= Work order =
The data below should be duplicated in full, unchanged.

++++++

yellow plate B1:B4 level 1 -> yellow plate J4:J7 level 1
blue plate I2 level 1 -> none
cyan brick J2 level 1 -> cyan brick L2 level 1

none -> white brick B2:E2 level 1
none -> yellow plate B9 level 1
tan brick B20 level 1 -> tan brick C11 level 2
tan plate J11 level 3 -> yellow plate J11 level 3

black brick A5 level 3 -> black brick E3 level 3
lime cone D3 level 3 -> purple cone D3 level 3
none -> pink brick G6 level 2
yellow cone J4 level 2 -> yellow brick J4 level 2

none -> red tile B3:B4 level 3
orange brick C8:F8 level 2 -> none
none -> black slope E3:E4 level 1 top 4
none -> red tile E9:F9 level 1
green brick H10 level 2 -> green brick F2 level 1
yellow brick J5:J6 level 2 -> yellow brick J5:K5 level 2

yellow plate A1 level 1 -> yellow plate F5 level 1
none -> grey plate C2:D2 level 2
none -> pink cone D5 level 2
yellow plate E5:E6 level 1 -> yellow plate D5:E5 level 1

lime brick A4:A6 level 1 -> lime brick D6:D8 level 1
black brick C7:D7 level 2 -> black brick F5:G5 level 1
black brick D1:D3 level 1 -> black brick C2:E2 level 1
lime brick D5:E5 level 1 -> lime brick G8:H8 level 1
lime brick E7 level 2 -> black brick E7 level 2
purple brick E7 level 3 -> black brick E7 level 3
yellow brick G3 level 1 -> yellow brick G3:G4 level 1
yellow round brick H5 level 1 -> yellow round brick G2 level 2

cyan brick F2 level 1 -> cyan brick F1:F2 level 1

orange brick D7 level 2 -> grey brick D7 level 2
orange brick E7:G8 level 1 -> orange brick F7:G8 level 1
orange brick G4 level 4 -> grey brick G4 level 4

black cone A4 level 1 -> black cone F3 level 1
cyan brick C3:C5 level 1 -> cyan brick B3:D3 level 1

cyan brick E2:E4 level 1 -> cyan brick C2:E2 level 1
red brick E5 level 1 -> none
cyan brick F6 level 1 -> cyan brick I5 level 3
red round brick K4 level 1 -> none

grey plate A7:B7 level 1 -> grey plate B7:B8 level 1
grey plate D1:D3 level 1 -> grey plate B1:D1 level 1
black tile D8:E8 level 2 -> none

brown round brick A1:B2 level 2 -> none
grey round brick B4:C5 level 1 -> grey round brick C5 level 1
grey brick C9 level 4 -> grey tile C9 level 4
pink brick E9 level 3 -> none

++++++

= Answer to this task =
yellow plate B1:B4 level 1 -> yellow plate J4:J7 level 1
blue plate I2 level 1 -> none
cyan brick J2 level 1 -> cyan brick L2 level 1

none -> white brick B2:E2 level 1
none -> yellow plate B9 level 1
tan brick B20 level 1 -> tan brick C11 level 2
tan plate J11 level 3 -> yellow plate J11 level 3

black brick A5 level 3 -> black brick E3 level 3
lime cone D3 level 3 -> purple cone D3 level 3
none -> pink brick G6 level 2
yellow cone J4 level 2 -> yellow brick J4 level 2

none -> red tile B3:B4 level 3
orange brick C8:F8 level 2 -> none
none -> black slope E3:E4 level 1 top 4
none -> red tile E9:F9 level 1
green brick H10 level 2 -> green brick F2 level 1
yellow brick J5:J6 level 2 -> yellow brick J5:K5 level 2

yellow plate A1 level 1 -> yellow plate F5 level 1
none -> grey plate C2:D2 level 2
none -> pink cone D5 level 2
yellow plate E5:E6 level 1 -> yellow plate D5:E5 level 1

lime brick A4:A6 level 1 -> lime brick D6:D8 level 1
black brick C7:D7 level 2 -> black brick F5:G5 level 1
black brick D1:D3 level 1 -> black brick C2:E2 level 1
lime brick D5:E5 level 1 -> lime brick G8:H8 level 1
lime brick E7 level 2 -> black brick E7 level 2
purple brick E7 level 3 -> black brick E7 level 3
yellow brick G3 level 1 -> yellow brick G3:G4 level 1
yellow round brick H5 level 1 -> yellow round brick G2 level 2

cyan brick F2 level 1 -> cyan brick F1:F2 level 1

orange brick D7 level 2 -> grey brick D7 level 2
orange brick E7:G8 level 1 -> orange brick F7:G8 level 1
orange brick G4 level 4 -> grey brick G4 level 4

black cone A4 level 1 -> black cone F3 level 1
cyan brick C3:C5 level 1 -> cyan brick B3:D3 level 1

cyan brick E2:E4 level 1 -> cyan brick C2:E2 level 1
red brick E5 level 1 -> none
cyan brick F6 level 1 -> cyan brick I5 level 3
red round brick K4 level 1 -> none

grey plate A7:B7 level 1 -> grey plate B7:B8 level 1
grey plate D1:D3 level 1 -> grey plate B1:D1 level 1
black tile D8:E8 level 2 -> none

brown round brick A1:B2 level 2 -> none
grey round brick B4:C5 level 1 -> grey round brick C5 level 1
grey brick C9 level 4 -> grey tile C9 level 4
pink brick E9 level 3 -> none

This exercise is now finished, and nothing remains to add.